▶ YOUR GOAL
Would you retype exactly the lines from the one containing "(252, 407) = (168, 231): purple" through the last line of the records below, and nothing else?

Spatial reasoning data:
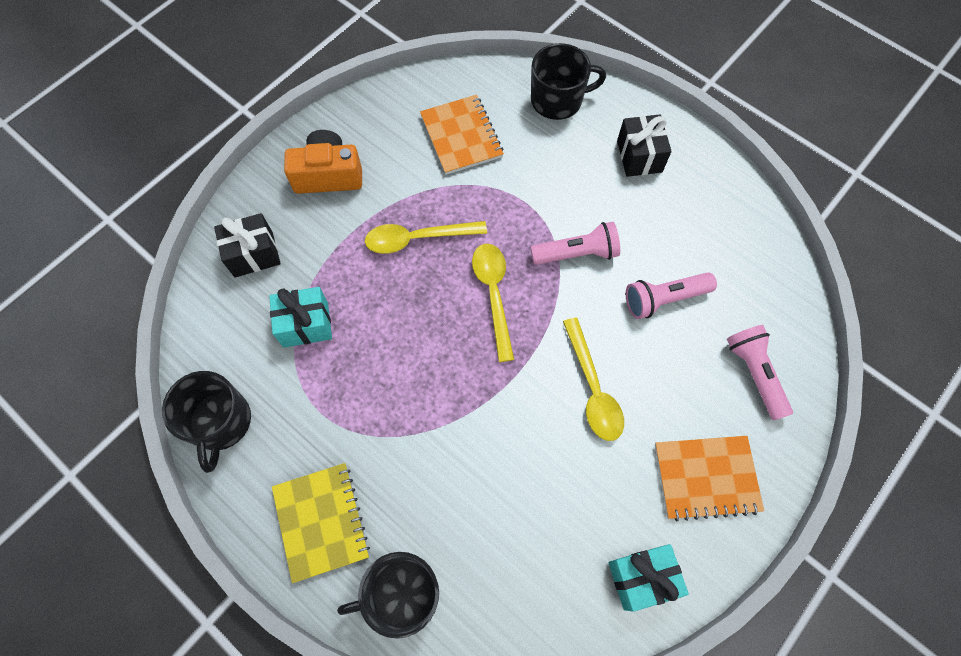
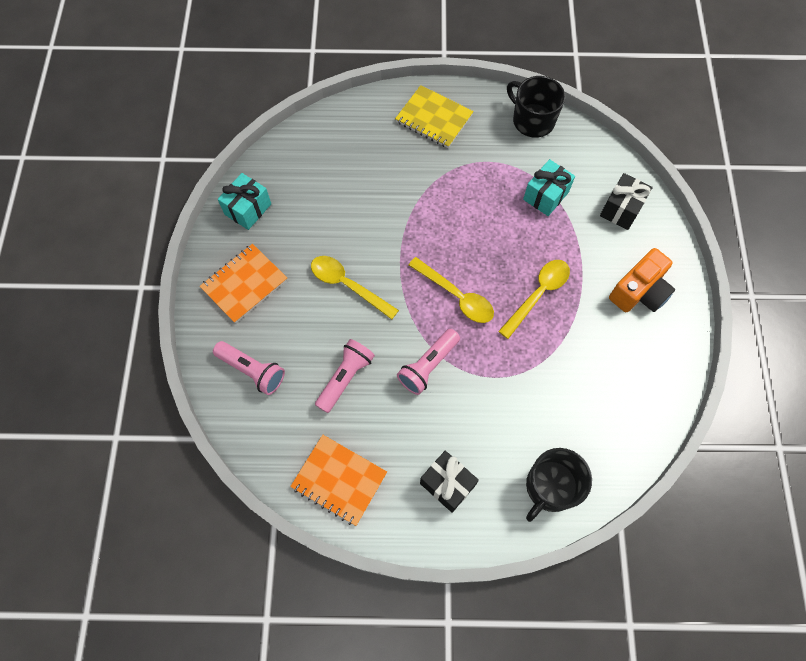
camera: 140 degrees right, 0 degrees up
(403, 594) = (364, 120): black mug -> none
(461, 136) = (587, 393): orange notebook -> orange notebook (339, 480)

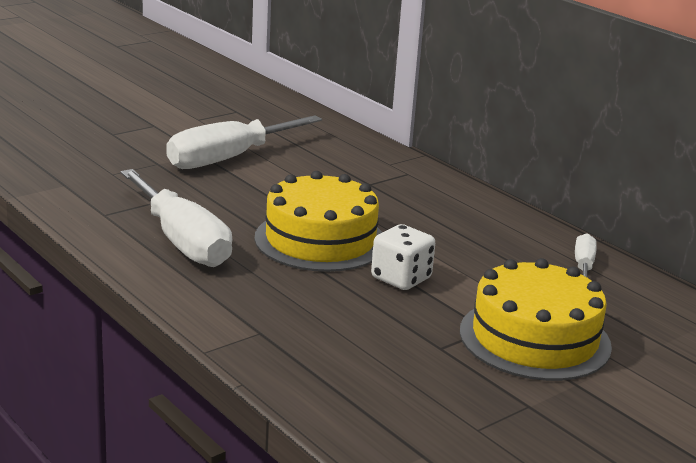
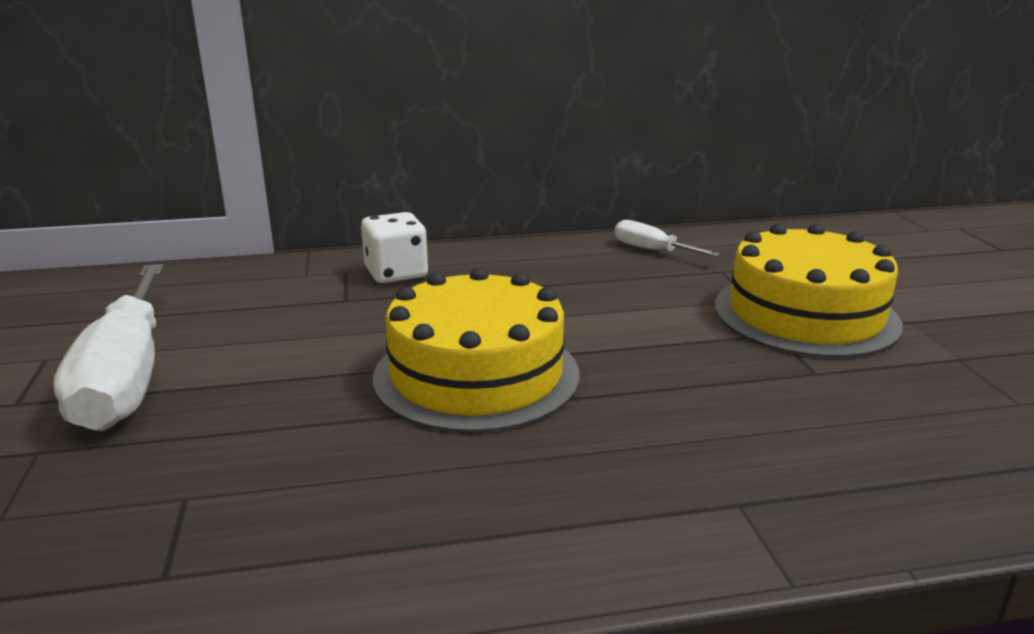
camera: 60 degrees left, 0 degrees up
(182, 241) = (374, 503): white screwdriver -> none
(401, 278) = (626, 349): white dice -> white dice (396, 273)

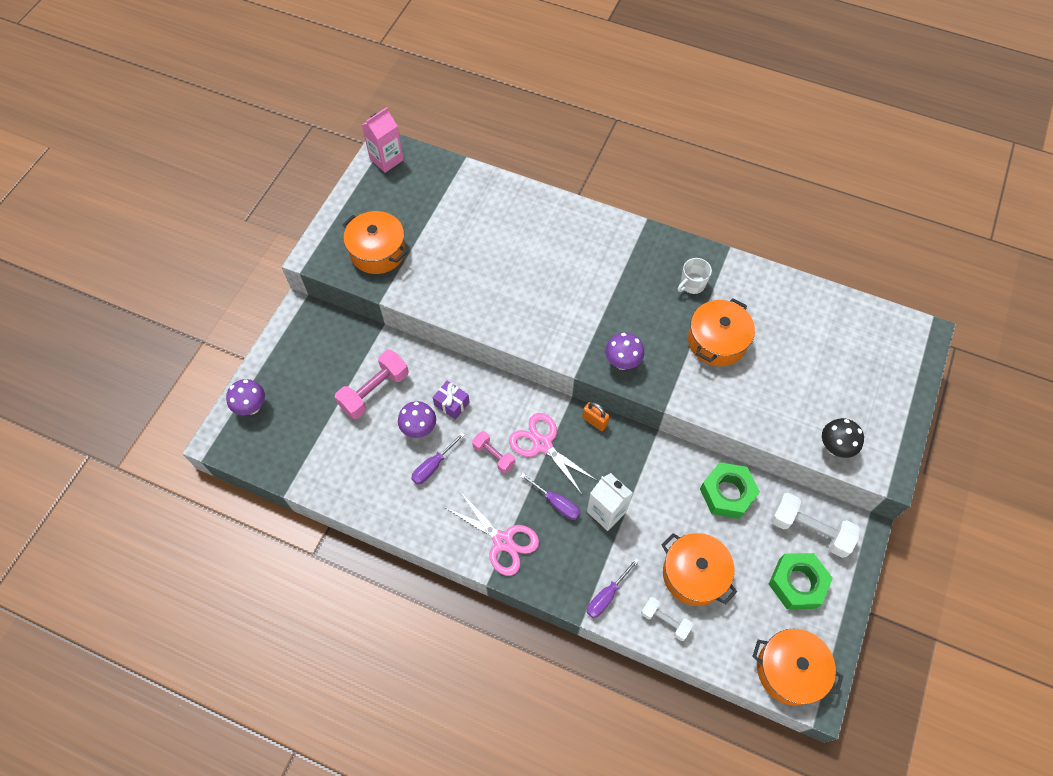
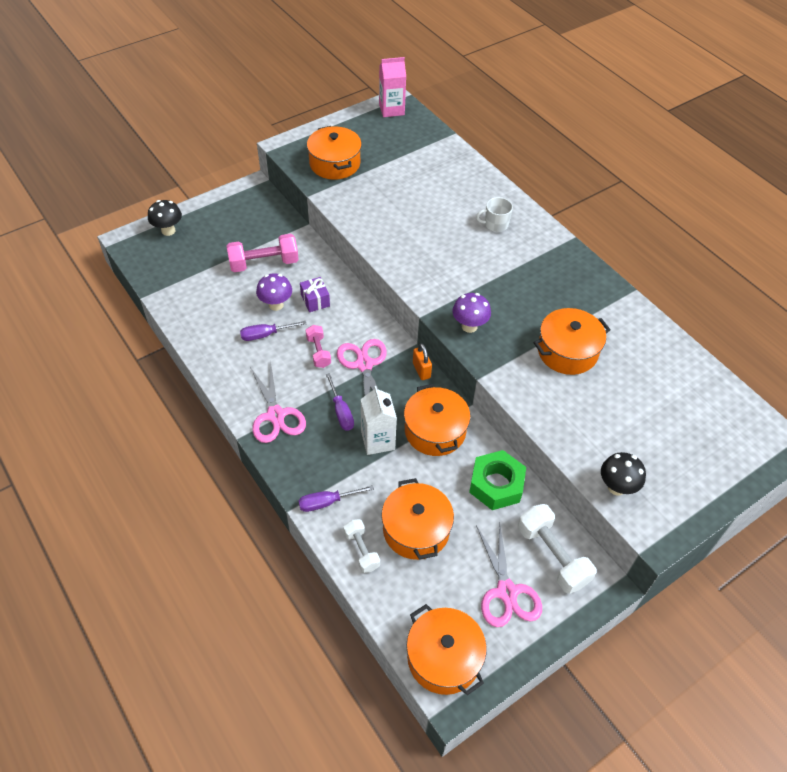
camera: 30 degrees right, 10 degrees down
(252, 407) = (168, 231): purple mushroom -> black mushroom
(646, 473) = (435, 431): none -> orange pot
(692, 284) = (578, 300): white mug -> white mug (495, 224)
(797, 583) = (506, 592): green nut -> pink scissors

▶ THE COMPLETED TASK
(252, 407) = (168, 231): purple mushroom -> black mushroom
(646, 473) = (435, 431): none -> orange pot
(692, 284) = (578, 300): white mug -> white mug (495, 224)
(797, 583) = (506, 592): green nut -> pink scissors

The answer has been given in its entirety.